Object change descriptions:
########################################

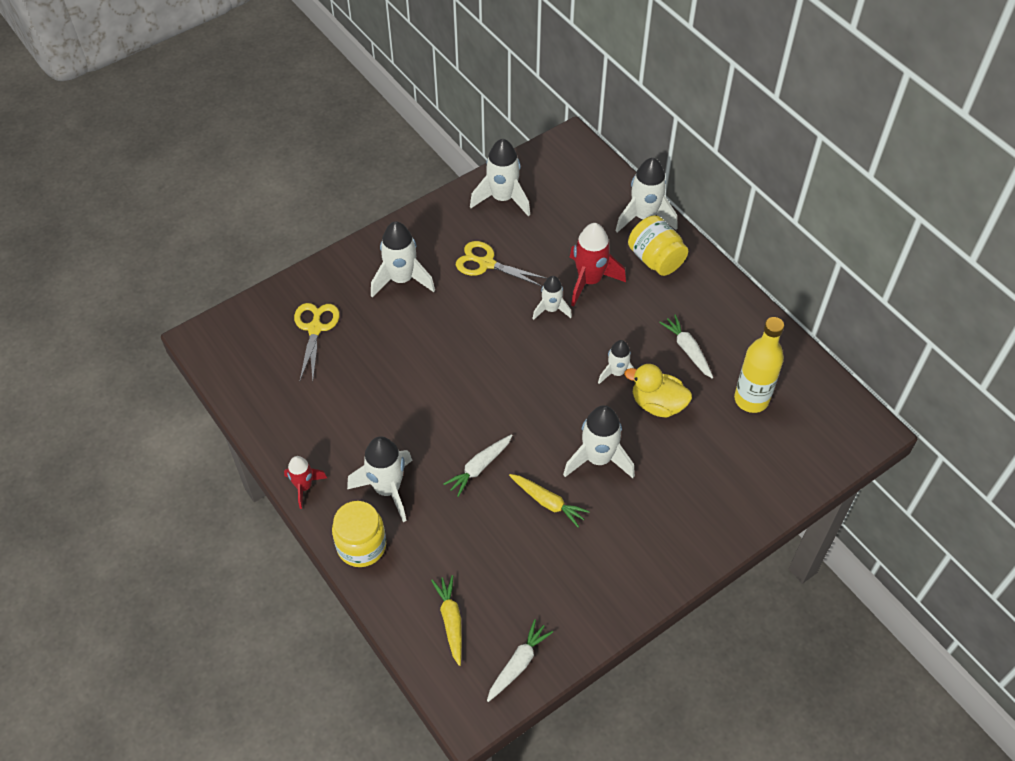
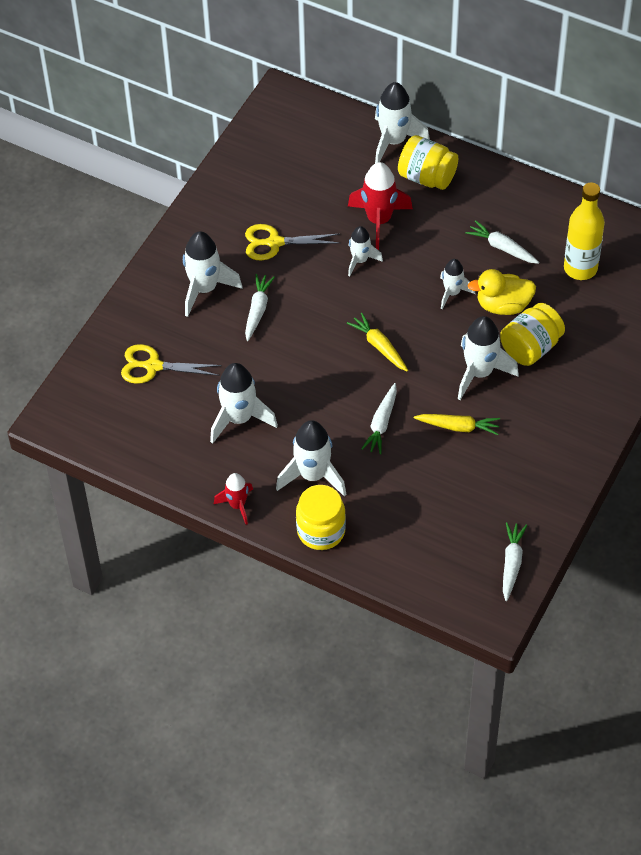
camera: 25 degrees left, 0 degrees up
(315, 328) = (153, 366): yellow scissors -> yellow scissors turned 60 degrees counterclockwise
(434, 316) = (257, 310): none -> white carrot
(451, 621) = (435, 556): yellow carrot -> yellow carrot (379, 346)
(503, 198) = (251, 175): white rocket -> white rocket (239, 419)
(660, 455) = (530, 347): none -> yellow jar

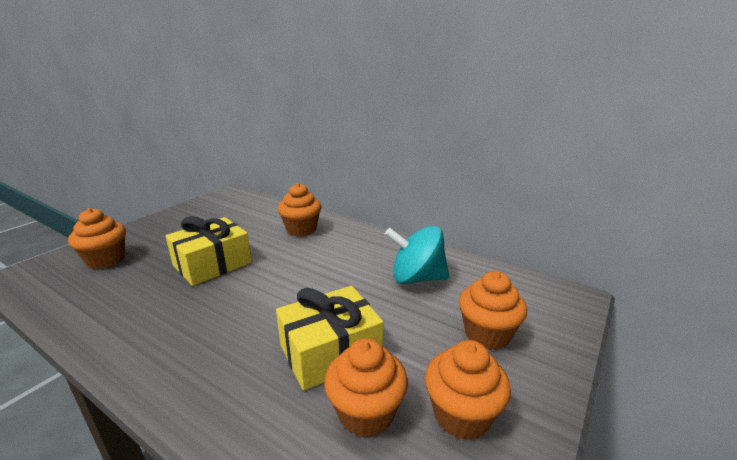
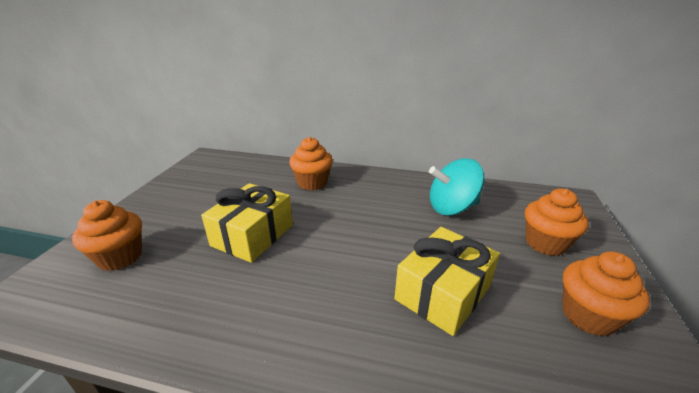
camera: 20 degrees left, 5 degrees up
(366, 413) = (521, 339): orange cupcake -> none

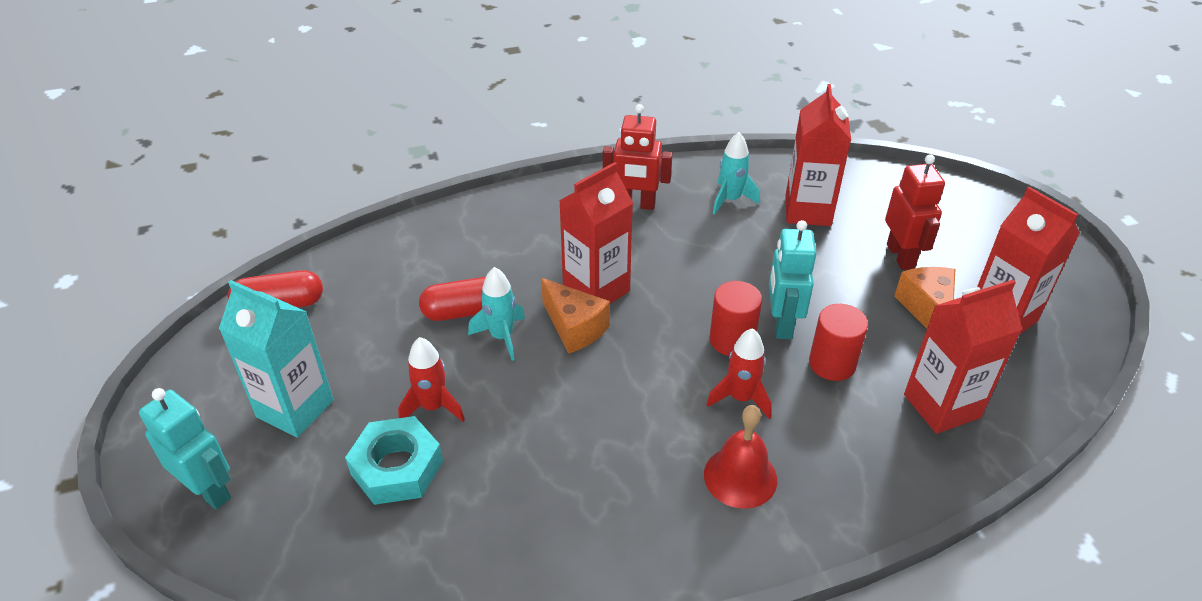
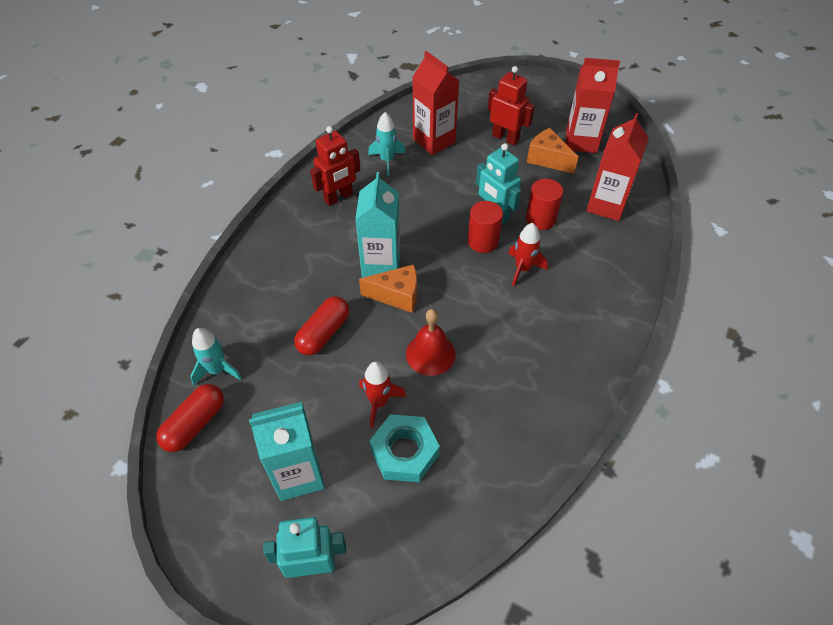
camera: 45 degrees left, 10 degrees up
(501, 337) = (364, 332): turquoise rocket -> turquoise rocket (217, 370)
(596, 290) = (381, 265): red carton -> turquoise carton
(740, 477) = (569, 309): red bell -> red bell (430, 354)

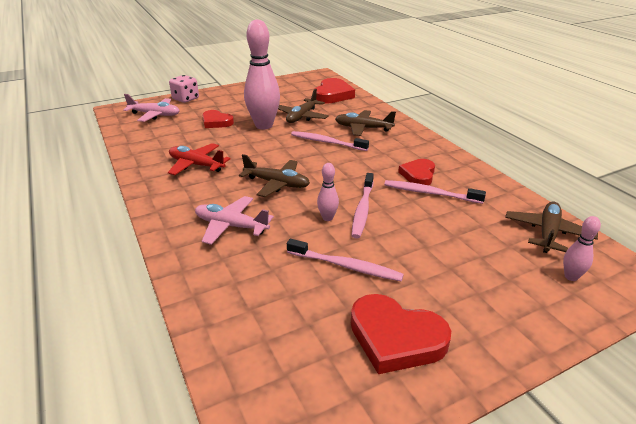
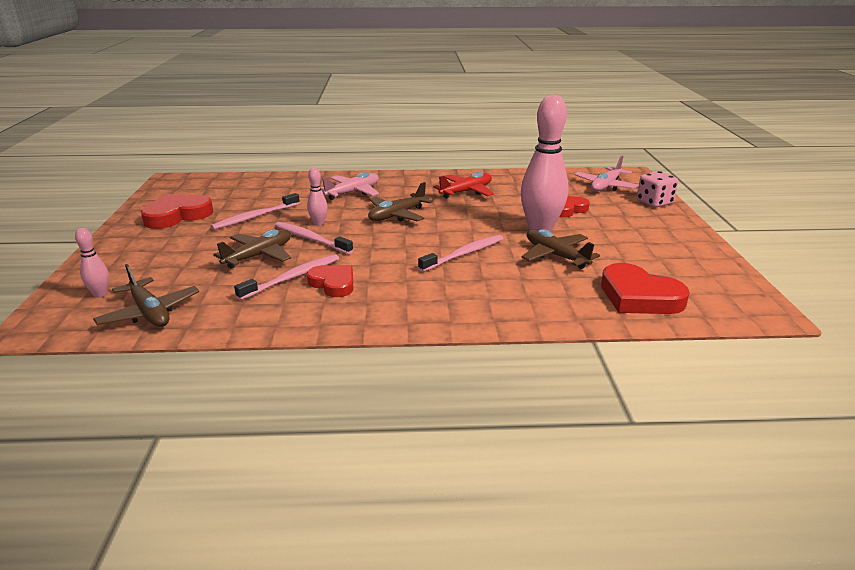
camera: 115 degrees right, 5 degrees down
(363, 128) = (487, 286): brown plane -> brown plane (259, 256)

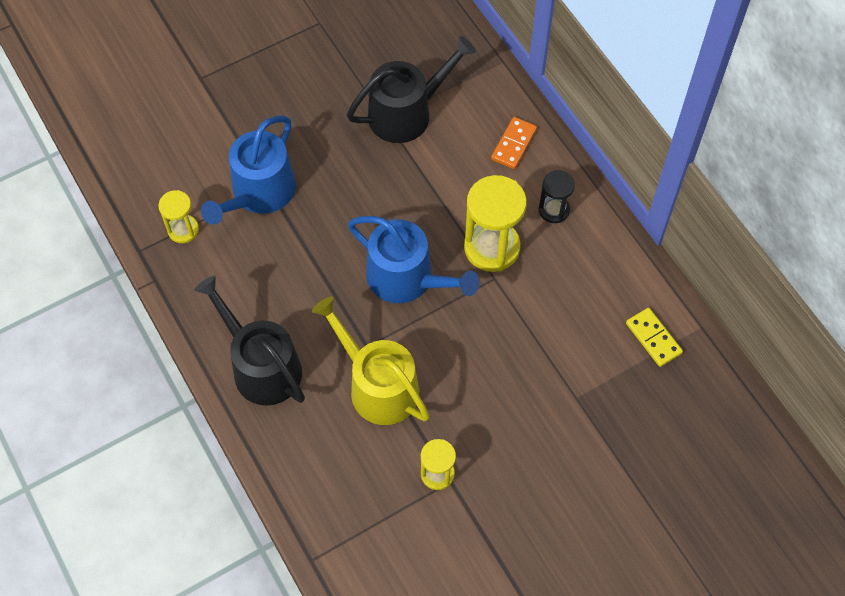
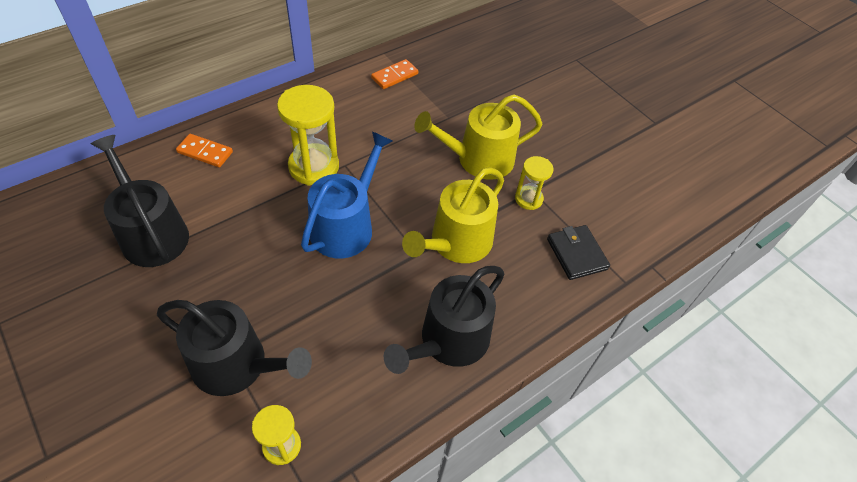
camera: 100 degrees left, 10 degrees down
(259, 193) = (237, 365): blue watering can -> black watering can
(354, 513) = (576, 254): none -> black wallet
(502, 425) = (478, 159): none -> yellow watering can
(553, 210) = (278, 127): black hourglass -> none
(653, 338) = (394, 76): yellow domino -> orange domino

########################################

Try it:
Write the lines from the one with "camera: 45 degrees left, 10 degrees up" through the last line of the entries out again exactly, both ends included, and skip the pictures.

Worked solution:
camera: 45 degrees left, 10 degrees up
(501, 337) = (364, 332): turquoise rocket -> turquoise rocket (217, 370)
(596, 290) = (381, 265): red carton -> turquoise carton
(740, 477) = (569, 309): red bell -> red bell (430, 354)

camera: 115 degrees right, 5 degrees down
(363, 128) = (487, 286): brown plane -> brown plane (259, 256)

camera: 100 degrees left, 10 degrees down
(259, 193) = (237, 365): blue watering can -> black watering can
(354, 513) = (576, 254): none -> black wallet
(502, 425) = (478, 159): none -> yellow watering can
(553, 210) = (278, 127): black hourglass -> none
(653, 338) = (394, 76): yellow domino -> orange domino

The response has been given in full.